__Stored rows__.
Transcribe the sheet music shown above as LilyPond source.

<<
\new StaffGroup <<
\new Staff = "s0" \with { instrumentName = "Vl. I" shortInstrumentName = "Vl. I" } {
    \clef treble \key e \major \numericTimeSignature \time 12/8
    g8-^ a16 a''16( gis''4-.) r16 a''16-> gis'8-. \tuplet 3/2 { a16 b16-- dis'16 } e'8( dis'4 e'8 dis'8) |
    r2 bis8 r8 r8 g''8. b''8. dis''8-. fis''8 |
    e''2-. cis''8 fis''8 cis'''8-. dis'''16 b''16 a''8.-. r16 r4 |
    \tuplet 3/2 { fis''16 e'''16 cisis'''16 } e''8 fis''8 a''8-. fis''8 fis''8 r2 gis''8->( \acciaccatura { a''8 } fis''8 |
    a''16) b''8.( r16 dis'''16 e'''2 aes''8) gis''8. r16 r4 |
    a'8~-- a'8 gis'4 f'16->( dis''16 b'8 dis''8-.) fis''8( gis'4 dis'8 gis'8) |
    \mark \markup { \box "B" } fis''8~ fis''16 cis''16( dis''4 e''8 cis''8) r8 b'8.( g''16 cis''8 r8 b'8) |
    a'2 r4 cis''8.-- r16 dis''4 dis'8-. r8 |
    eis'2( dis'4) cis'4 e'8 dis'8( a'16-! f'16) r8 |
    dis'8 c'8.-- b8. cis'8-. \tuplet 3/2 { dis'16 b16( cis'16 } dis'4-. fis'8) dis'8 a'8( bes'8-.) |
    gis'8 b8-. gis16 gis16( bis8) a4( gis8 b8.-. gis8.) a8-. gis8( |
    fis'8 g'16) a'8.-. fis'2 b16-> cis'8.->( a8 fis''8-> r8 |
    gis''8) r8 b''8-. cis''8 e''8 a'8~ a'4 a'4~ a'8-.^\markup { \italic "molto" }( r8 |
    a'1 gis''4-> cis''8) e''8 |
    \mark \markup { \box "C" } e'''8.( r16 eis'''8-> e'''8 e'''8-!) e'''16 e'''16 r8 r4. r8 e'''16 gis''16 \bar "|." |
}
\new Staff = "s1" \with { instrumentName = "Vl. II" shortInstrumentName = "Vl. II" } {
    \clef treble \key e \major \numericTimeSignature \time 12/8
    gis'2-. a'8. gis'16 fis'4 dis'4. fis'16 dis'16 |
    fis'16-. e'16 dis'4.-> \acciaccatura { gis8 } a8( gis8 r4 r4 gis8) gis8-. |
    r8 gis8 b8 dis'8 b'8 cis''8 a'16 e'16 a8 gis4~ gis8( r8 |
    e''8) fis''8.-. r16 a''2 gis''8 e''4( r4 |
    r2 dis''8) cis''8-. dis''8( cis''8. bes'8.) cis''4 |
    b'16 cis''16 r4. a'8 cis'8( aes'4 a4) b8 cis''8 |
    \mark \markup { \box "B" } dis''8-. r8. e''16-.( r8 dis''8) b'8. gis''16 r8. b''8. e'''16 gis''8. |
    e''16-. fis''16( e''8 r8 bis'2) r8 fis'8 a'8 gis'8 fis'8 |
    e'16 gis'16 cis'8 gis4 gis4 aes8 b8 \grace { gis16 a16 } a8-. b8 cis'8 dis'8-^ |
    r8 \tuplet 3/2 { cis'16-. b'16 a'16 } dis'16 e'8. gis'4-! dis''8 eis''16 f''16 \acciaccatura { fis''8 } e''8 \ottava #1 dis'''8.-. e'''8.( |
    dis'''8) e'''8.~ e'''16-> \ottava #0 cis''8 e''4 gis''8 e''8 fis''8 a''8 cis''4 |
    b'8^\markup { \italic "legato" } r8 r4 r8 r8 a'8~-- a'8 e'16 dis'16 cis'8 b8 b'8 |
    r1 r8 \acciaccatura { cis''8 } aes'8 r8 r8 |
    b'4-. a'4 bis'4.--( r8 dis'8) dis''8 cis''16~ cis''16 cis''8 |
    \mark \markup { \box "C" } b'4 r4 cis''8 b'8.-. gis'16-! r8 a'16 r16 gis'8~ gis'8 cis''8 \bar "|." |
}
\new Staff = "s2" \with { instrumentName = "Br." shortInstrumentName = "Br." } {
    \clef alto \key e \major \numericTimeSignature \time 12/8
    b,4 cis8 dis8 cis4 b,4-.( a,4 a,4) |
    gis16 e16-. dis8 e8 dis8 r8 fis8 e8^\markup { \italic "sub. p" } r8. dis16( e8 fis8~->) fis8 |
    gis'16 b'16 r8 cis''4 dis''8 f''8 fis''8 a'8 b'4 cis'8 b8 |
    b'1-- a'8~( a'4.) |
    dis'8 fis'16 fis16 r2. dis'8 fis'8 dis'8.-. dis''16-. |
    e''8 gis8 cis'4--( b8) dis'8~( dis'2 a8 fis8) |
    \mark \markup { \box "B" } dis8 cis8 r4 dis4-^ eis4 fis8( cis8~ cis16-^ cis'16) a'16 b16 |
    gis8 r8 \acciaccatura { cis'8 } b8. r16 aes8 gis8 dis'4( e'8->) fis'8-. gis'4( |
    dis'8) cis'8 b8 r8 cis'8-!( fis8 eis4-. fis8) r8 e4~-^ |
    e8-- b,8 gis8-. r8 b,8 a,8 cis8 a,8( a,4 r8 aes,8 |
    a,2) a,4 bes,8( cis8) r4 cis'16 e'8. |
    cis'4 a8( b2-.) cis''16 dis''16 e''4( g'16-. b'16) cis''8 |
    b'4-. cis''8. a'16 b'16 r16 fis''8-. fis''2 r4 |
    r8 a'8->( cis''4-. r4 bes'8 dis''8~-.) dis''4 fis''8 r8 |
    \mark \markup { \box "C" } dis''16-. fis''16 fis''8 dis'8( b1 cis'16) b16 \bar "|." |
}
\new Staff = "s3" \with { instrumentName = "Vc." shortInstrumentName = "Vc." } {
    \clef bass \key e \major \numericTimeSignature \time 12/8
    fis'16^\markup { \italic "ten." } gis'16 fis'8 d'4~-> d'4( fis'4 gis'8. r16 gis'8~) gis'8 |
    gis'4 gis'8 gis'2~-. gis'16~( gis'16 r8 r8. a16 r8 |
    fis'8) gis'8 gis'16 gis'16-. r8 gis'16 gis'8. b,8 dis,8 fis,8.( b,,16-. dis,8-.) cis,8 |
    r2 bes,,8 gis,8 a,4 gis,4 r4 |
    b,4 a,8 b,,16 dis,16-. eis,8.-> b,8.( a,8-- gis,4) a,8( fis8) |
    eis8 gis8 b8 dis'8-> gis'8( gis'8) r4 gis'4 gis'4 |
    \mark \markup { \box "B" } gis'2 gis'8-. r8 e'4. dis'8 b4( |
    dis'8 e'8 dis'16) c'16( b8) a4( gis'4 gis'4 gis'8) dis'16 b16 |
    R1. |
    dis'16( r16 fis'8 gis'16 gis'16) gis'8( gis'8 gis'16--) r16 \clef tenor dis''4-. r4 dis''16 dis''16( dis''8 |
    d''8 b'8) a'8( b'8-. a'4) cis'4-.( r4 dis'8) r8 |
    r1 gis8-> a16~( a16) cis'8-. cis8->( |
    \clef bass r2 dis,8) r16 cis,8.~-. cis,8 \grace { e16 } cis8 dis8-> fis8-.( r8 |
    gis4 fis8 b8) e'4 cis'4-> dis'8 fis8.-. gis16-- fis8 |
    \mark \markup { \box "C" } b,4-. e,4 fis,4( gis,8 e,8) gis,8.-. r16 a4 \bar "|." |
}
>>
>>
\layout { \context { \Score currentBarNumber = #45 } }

__Work required__.
List every line above that contains the string "grace", treating uppercase and lowercase as distinct.

__Final answer__.
    e'16 gis'16 cis'8 gis4 gis4 aes8 b8 \grace { gis16 a16 } a8-. b8 cis'8 dis'8-^ |
    \clef bass r2 dis,8) r16 cis,8.~-. cis,8 \grace { e16 } cis8 dis8-> fis8-.( r8 |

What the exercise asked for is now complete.